REQUIREMENT:
Search the data for the word "rocket" and copy every line where it occurs.

++++ DATASET EXTRACT ++++

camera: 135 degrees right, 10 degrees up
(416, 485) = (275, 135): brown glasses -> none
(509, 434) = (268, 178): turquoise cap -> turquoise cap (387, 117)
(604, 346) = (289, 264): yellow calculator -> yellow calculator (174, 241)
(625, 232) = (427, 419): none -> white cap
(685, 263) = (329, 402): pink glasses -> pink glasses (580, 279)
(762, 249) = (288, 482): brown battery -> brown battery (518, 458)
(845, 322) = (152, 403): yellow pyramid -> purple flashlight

++++
++++ DATASET EXTRACT ++++

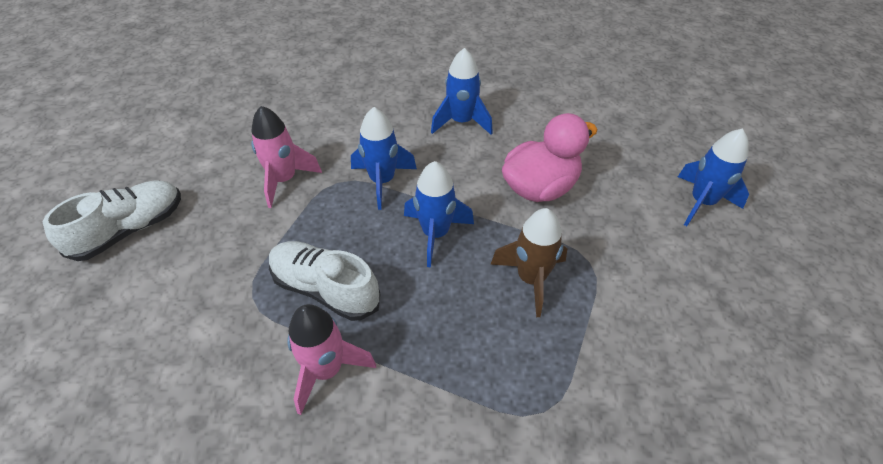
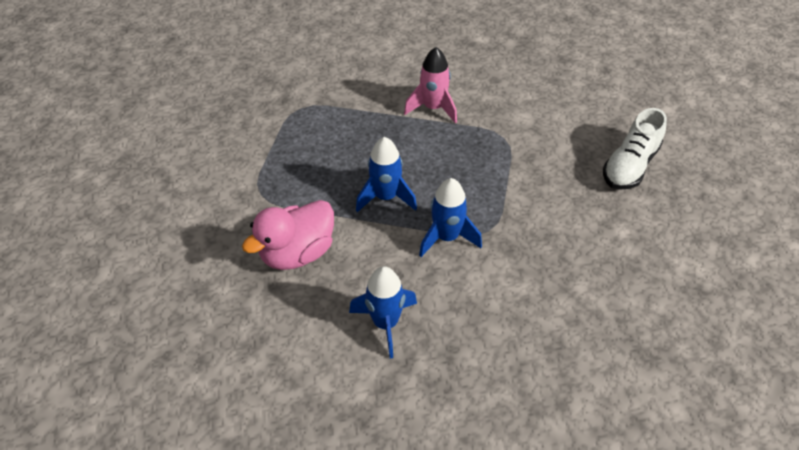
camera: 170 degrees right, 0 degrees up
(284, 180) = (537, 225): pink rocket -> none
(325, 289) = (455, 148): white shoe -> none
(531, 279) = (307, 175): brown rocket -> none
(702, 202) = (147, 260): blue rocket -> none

++++

WRITTEN RESPONSE:
(284, 180) = (537, 225): pink rocket -> none
(531, 279) = (307, 175): brown rocket -> none
(702, 202) = (147, 260): blue rocket -> none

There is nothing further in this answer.